= Exercise aim =
Could you copy every record below exactly, leaving out the pictures?

######

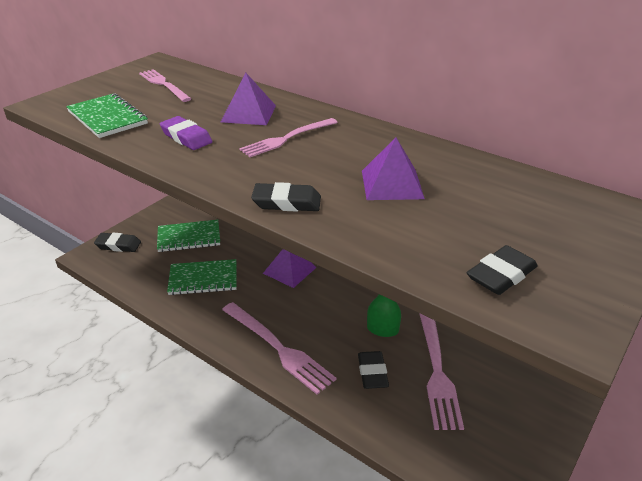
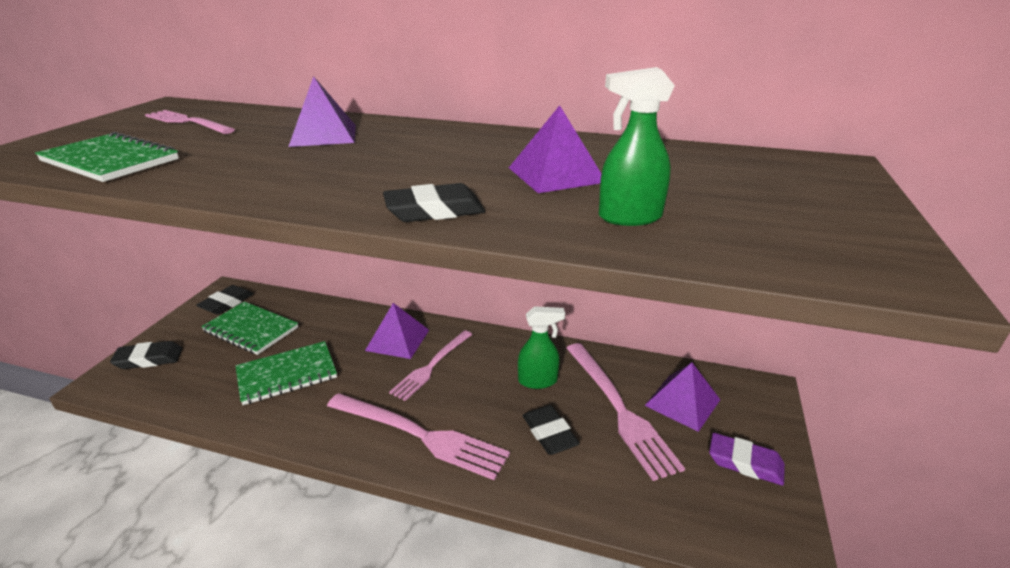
camera: 20 degrees left, 5 degrees down
(186, 137) = (246, 166): purple eraser -> purple eraser (745, 463)
(189, 237) = (251, 329): green notebook -> green notebook turned 60 degrees clockwise
(287, 138) = (390, 151): pink fork -> pink fork (431, 366)
(415, 236) = (629, 217): none -> green spray bottle
(493, 378) = (682, 402): none -> purple pyramid
(501, 275) = (766, 238): black eraser -> black eraser (227, 303)

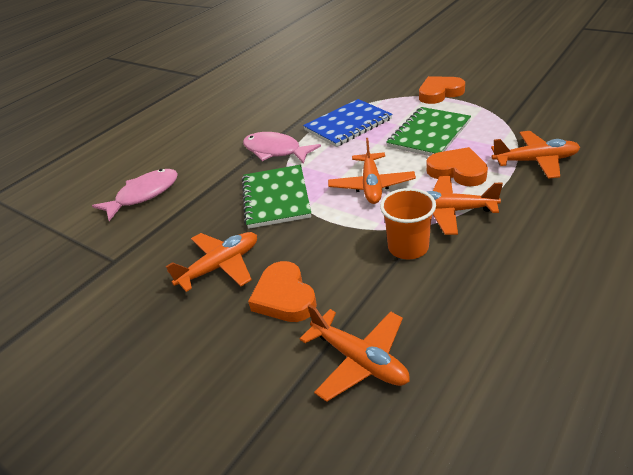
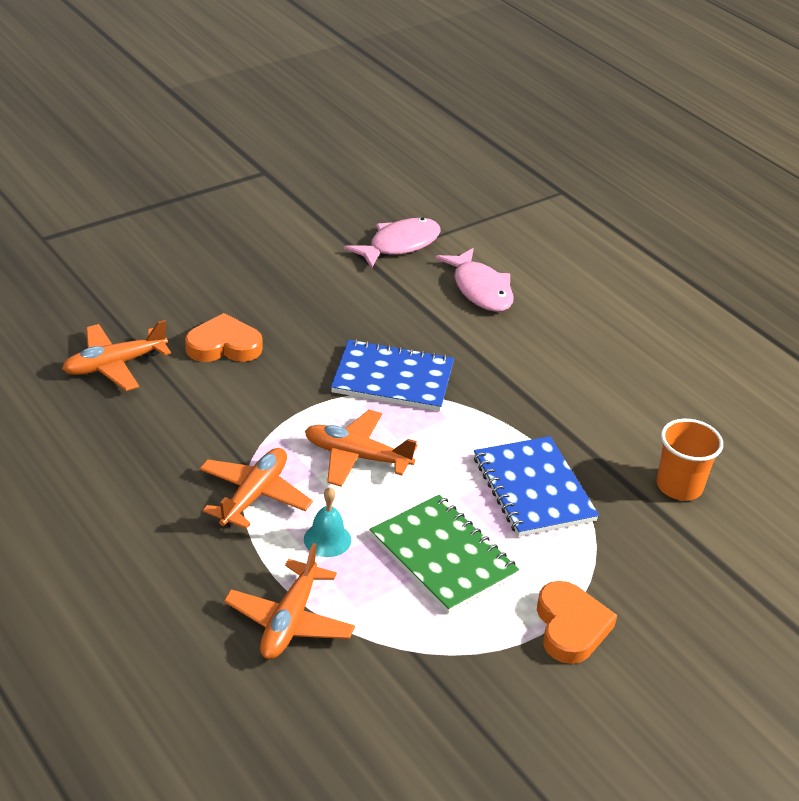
camera: 100 degrees right, 0 degrees up
(220, 266) = (302, 318): orange plane -> none
(275, 151) = (507, 404): pink fish -> pink fish (399, 245)
(276, 198) = (393, 378): green notebook -> blue notebook
(408, 247) = (222, 441): orange cup -> orange cup (679, 486)
(457, 171) = (327, 539): orange heart -> turquoise bell

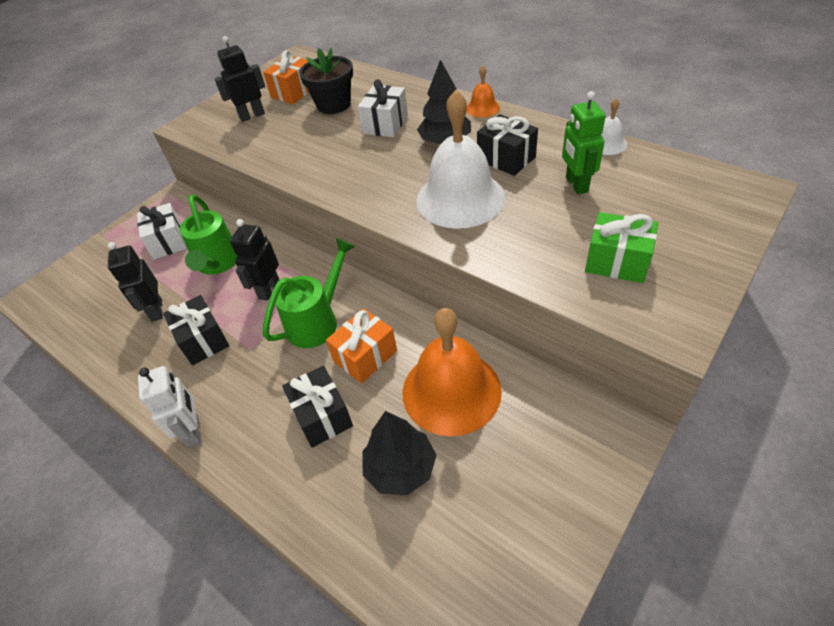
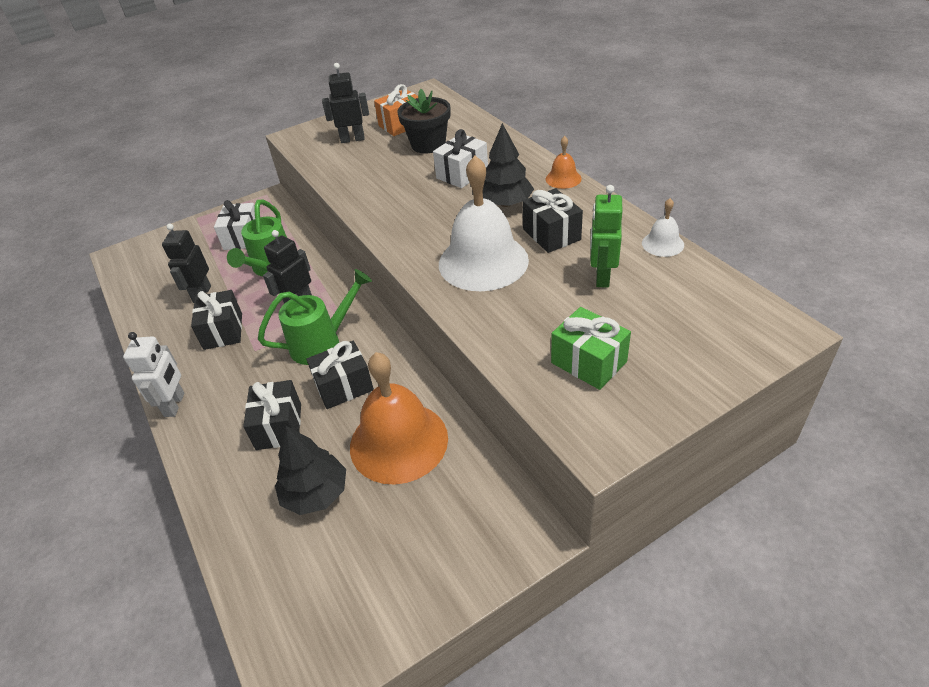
camera: 20 degrees right, 5 degrees down
(365, 356) = (344, 386): orange gift -> black gift

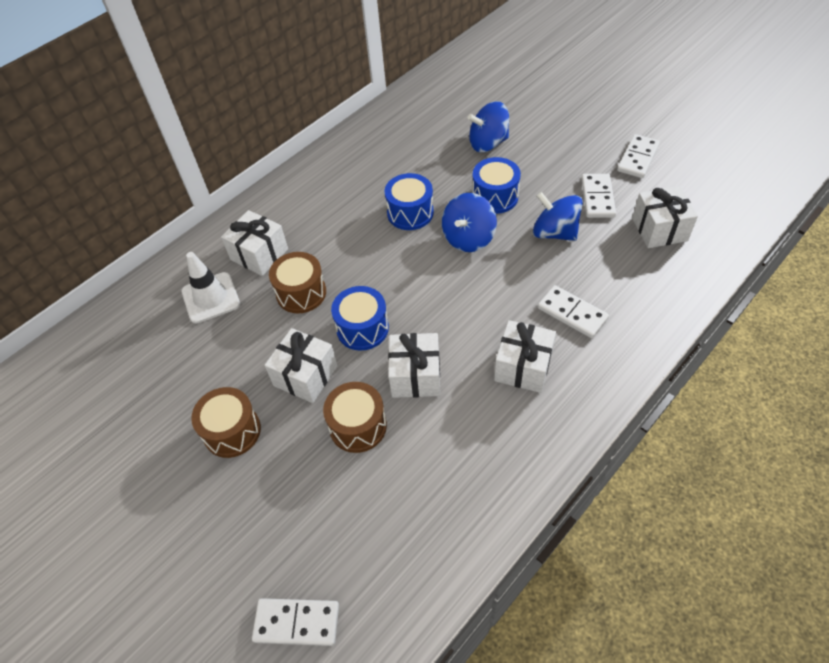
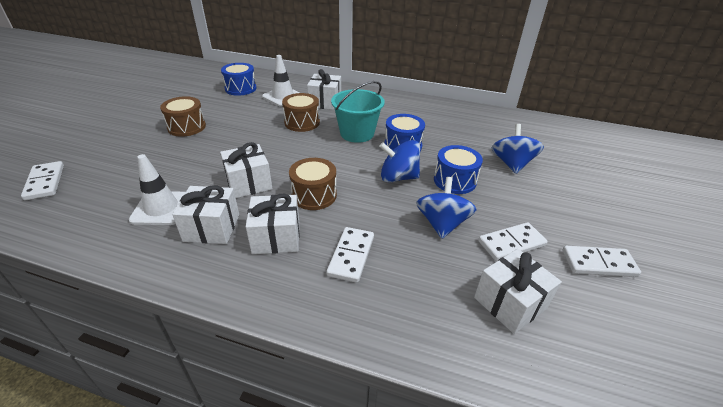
camera: 60 degrees right, 15 degrees down
(305, 376) = (235, 140): white gift -> white gift (212, 228)
(358, 426) = (198, 169): brown drum -> brown drum (314, 195)
(360, 245) = (357, 133): none -> turquoise bucket
(362, 328) = (283, 151): blue drum -> blue drum (240, 88)
(426, 472) = (161, 208): none -> white traffic cone
(488, 143) = (512, 164): blue spinning top -> blue spinning top turned 45 degrees clockwise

######

= Exercise output =
camera: 20 degrees left, 5 degrees down
(186, 137) = (246, 166): purple eraser -> purple eraser (745, 463)
(189, 237) = (251, 329): green notebook -> green notebook turned 60 degrees clockwise
(287, 138) = (390, 151): pink fork -> pink fork (431, 366)
(415, 236) = (629, 217): none -> green spray bottle
(493, 378) = (682, 402): none -> purple pyramid
(501, 275) = (766, 238): black eraser -> black eraser (227, 303)

camera: 100 degrees right, 0 degrees up
(220, 266) = (302, 318): orange plane -> none
(275, 151) = (507, 404): pink fish -> pink fish (399, 245)
(276, 198) = (393, 378): green notebook -> blue notebook
(408, 247) = (222, 441): orange cup -> orange cup (679, 486)
(457, 171) = (327, 539): orange heart -> turquoise bell

camera: 20 degrees right, 5 degrees down
(365, 356) = (344, 386): orange gift -> black gift

camera: 60 degrees right, 15 degrees down
(305, 376) = (235, 140): white gift -> white gift (212, 228)
(358, 426) = (198, 169): brown drum -> brown drum (314, 195)
(360, 245) = (357, 133): none -> turquoise bucket
(362, 328) = (283, 151): blue drum -> blue drum (240, 88)
(426, 472) = (161, 208): none -> white traffic cone
(488, 143) = (512, 164): blue spinning top -> blue spinning top turned 45 degrees clockwise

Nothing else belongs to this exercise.